[TASK GOAL] Needed from the data below: every line from the one with "SD1 pin MOSI: A11 -> A7" up to and including the one with "KEYS pin K2: A6 -> B11", repeated exactly and with nothing else.
___ RECORD SET
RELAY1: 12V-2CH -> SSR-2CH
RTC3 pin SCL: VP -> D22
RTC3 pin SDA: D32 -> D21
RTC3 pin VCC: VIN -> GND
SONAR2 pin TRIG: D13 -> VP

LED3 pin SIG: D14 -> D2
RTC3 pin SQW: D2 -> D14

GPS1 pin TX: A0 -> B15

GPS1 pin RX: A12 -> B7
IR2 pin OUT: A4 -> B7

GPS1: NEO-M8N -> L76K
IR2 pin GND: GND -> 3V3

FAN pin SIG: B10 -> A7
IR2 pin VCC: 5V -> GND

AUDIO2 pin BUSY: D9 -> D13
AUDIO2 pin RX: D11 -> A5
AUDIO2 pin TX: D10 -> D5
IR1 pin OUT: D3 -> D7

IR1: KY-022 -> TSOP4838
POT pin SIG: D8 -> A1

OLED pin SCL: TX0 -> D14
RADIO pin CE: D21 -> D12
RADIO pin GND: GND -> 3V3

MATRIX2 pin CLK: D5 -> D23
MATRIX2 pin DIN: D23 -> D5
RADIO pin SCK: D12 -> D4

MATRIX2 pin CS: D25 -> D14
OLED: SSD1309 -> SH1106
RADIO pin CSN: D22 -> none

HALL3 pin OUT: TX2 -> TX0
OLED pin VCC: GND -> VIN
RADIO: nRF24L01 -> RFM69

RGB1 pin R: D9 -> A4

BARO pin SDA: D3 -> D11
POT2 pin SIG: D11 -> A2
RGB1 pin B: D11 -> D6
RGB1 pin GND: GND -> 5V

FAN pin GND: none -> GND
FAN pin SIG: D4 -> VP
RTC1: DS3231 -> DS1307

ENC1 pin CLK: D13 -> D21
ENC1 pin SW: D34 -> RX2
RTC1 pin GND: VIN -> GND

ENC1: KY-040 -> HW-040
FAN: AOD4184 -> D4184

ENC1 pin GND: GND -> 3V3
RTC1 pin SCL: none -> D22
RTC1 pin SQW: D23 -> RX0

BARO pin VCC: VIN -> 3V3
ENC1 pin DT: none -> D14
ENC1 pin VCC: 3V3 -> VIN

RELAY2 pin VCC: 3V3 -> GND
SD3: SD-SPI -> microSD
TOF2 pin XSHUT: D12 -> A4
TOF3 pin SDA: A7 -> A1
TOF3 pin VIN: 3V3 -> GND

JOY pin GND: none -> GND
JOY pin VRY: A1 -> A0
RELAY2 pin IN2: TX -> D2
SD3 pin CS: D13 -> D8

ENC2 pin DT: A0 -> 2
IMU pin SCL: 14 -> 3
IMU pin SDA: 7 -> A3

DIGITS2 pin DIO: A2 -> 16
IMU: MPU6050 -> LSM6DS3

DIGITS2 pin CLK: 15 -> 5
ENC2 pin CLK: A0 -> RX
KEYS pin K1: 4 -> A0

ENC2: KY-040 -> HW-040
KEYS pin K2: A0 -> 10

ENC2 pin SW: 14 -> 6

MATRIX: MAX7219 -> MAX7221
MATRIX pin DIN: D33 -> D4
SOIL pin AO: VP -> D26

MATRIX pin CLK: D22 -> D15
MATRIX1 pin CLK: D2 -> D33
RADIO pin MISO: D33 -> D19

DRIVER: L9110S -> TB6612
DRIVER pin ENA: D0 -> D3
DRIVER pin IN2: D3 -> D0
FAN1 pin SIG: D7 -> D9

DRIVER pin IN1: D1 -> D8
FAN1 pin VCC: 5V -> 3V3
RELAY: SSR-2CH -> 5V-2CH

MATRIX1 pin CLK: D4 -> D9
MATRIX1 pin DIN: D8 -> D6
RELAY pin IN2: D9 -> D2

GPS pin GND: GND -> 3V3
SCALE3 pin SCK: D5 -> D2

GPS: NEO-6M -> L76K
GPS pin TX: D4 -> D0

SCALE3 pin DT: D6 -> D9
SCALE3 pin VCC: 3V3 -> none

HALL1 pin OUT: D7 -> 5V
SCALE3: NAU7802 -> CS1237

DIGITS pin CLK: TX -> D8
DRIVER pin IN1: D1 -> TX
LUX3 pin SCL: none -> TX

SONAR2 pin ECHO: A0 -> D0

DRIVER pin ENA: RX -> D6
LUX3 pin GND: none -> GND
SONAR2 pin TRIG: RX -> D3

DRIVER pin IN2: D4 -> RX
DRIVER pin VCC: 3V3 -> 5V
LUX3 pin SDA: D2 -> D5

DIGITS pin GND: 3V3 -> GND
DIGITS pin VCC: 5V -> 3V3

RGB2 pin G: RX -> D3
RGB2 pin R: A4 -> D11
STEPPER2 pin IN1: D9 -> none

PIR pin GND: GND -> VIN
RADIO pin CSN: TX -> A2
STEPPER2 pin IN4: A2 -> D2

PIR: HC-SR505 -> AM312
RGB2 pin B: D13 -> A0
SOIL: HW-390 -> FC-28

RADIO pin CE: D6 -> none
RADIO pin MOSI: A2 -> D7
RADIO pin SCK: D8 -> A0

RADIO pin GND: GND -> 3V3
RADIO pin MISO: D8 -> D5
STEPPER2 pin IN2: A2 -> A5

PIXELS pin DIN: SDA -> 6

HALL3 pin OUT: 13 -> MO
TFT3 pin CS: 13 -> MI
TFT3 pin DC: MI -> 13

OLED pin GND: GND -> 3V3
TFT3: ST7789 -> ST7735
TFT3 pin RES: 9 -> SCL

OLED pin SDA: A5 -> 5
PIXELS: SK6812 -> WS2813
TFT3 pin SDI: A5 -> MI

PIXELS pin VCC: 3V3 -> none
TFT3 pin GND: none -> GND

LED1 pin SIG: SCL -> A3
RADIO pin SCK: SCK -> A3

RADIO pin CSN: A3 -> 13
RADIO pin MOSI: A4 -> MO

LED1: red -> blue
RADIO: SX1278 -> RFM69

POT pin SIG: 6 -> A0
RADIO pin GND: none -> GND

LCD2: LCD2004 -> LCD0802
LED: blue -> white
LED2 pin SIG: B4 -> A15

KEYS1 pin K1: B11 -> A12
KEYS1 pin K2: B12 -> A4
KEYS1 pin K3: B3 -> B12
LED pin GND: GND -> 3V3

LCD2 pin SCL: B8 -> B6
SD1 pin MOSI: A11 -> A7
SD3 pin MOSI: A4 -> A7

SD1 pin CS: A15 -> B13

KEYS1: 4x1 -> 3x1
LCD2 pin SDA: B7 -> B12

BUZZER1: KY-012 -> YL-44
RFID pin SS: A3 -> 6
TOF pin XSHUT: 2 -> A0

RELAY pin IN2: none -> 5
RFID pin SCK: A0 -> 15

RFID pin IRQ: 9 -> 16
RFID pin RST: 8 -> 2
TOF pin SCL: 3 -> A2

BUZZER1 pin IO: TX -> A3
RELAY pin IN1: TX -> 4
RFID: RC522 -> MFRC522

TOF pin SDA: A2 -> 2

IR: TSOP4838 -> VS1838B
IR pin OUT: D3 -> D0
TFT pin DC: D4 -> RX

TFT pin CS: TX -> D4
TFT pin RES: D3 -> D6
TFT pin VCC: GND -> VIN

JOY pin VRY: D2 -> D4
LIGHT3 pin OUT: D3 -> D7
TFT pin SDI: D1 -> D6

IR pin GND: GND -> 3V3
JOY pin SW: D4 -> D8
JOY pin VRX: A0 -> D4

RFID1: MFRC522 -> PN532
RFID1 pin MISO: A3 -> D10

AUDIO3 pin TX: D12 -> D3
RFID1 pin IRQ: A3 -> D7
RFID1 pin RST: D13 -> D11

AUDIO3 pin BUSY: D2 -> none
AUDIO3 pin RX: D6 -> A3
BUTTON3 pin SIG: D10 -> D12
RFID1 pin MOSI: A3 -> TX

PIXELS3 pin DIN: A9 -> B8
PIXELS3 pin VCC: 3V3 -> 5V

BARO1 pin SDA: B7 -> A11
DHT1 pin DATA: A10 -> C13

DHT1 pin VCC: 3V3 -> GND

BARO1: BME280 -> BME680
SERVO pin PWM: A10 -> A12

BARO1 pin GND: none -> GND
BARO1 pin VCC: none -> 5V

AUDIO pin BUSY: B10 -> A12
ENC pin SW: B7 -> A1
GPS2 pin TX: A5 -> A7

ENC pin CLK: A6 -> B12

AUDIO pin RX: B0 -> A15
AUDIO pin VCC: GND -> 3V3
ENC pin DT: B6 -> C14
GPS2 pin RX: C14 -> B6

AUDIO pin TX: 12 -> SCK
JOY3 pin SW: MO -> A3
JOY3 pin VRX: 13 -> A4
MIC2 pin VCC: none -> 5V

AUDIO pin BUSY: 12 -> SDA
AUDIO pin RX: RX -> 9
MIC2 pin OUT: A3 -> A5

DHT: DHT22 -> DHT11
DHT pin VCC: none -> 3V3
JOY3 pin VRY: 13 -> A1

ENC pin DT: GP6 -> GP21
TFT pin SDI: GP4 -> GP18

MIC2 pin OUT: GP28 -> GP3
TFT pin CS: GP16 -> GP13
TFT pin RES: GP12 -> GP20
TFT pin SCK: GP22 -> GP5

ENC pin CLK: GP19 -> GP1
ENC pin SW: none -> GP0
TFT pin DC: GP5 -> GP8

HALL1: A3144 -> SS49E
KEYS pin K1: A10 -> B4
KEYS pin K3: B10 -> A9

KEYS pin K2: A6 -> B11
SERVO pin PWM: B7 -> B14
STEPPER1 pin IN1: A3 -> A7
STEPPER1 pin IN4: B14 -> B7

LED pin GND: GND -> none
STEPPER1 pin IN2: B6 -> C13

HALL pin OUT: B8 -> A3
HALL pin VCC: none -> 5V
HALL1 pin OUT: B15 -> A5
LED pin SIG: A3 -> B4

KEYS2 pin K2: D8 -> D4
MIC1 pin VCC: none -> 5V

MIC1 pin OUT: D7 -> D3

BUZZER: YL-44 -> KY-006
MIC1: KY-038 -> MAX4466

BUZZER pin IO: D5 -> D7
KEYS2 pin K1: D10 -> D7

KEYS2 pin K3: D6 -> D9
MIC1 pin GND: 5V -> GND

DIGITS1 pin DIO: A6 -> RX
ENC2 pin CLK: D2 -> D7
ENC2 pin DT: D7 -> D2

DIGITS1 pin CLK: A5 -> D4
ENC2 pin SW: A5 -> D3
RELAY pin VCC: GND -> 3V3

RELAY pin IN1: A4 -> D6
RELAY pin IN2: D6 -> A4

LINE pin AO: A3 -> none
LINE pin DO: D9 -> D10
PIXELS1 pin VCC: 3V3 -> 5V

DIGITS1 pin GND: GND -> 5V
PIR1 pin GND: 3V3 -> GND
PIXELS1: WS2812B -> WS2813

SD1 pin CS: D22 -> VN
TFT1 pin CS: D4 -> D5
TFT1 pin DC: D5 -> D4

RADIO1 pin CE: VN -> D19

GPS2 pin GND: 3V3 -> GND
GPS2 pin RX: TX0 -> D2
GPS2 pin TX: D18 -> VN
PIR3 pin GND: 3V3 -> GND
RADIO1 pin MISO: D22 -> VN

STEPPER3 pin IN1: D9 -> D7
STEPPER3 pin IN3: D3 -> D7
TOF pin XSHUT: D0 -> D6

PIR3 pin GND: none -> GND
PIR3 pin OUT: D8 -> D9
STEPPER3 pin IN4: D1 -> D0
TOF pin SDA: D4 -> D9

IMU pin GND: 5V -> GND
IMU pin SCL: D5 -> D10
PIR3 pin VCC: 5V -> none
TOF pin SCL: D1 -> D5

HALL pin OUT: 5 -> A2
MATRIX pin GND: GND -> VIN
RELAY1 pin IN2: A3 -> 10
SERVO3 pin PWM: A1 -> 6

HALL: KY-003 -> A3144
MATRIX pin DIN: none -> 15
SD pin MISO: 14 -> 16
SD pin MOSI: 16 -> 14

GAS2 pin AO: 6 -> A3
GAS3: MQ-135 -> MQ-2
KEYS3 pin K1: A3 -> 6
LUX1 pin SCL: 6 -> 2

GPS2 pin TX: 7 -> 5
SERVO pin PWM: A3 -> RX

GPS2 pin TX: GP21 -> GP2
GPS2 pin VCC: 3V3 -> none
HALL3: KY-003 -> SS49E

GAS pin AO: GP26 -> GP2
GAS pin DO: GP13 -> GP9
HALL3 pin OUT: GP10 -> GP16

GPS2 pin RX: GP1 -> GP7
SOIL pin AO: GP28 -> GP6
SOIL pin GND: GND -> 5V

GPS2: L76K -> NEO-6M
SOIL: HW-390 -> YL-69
______
[ANSWER FOR THIS EXERCISE]
SD1 pin MOSI: A11 -> A7
SD3 pin MOSI: A4 -> A7

SD1 pin CS: A15 -> B13

KEYS1: 4x1 -> 3x1
LCD2 pin SDA: B7 -> B12

BUZZER1: KY-012 -> YL-44
RFID pin SS: A3 -> 6
TOF pin XSHUT: 2 -> A0

RELAY pin IN2: none -> 5
RFID pin SCK: A0 -> 15

RFID pin IRQ: 9 -> 16
RFID pin RST: 8 -> 2
TOF pin SCL: 3 -> A2

BUZZER1 pin IO: TX -> A3
RELAY pin IN1: TX -> 4
RFID: RC522 -> MFRC522

TOF pin SDA: A2 -> 2

IR: TSOP4838 -> VS1838B
IR pin OUT: D3 -> D0
TFT pin DC: D4 -> RX

TFT pin CS: TX -> D4
TFT pin RES: D3 -> D6
TFT pin VCC: GND -> VIN

JOY pin VRY: D2 -> D4
LIGHT3 pin OUT: D3 -> D7
TFT pin SDI: D1 -> D6

IR pin GND: GND -> 3V3
JOY pin SW: D4 -> D8
JOY pin VRX: A0 -> D4

RFID1: MFRC522 -> PN532
RFID1 pin MISO: A3 -> D10

AUDIO3 pin TX: D12 -> D3
RFID1 pin IRQ: A3 -> D7
RFID1 pin RST: D13 -> D11

AUDIO3 pin BUSY: D2 -> none
AUDIO3 pin RX: D6 -> A3
BUTTON3 pin SIG: D10 -> D12
RFID1 pin MOSI: A3 -> TX

PIXELS3 pin DIN: A9 -> B8
PIXELS3 pin VCC: 3V3 -> 5V

BARO1 pin SDA: B7 -> A11
DHT1 pin DATA: A10 -> C13

DHT1 pin VCC: 3V3 -> GND

BARO1: BME280 -> BME680
SERVO pin PWM: A10 -> A12

BARO1 pin GND: none -> GND
BARO1 pin VCC: none -> 5V

AUDIO pin BUSY: B10 -> A12
ENC pin SW: B7 -> A1
GPS2 pin TX: A5 -> A7

ENC pin CLK: A6 -> B12

AUDIO pin RX: B0 -> A15
AUDIO pin VCC: GND -> 3V3
ENC pin DT: B6 -> C14
GPS2 pin RX: C14 -> B6

AUDIO pin TX: 12 -> SCK
JOY3 pin SW: MO -> A3
JOY3 pin VRX: 13 -> A4
MIC2 pin VCC: none -> 5V

AUDIO pin BUSY: 12 -> SDA
AUDIO pin RX: RX -> 9
MIC2 pin OUT: A3 -> A5

DHT: DHT22 -> DHT11
DHT pin VCC: none -> 3V3
JOY3 pin VRY: 13 -> A1

ENC pin DT: GP6 -> GP21
TFT pin SDI: GP4 -> GP18

MIC2 pin OUT: GP28 -> GP3
TFT pin CS: GP16 -> GP13
TFT pin RES: GP12 -> GP20
TFT pin SCK: GP22 -> GP5

ENC pin CLK: GP19 -> GP1
ENC pin SW: none -> GP0
TFT pin DC: GP5 -> GP8

HALL1: A3144 -> SS49E
KEYS pin K1: A10 -> B4
KEYS pin K3: B10 -> A9

KEYS pin K2: A6 -> B11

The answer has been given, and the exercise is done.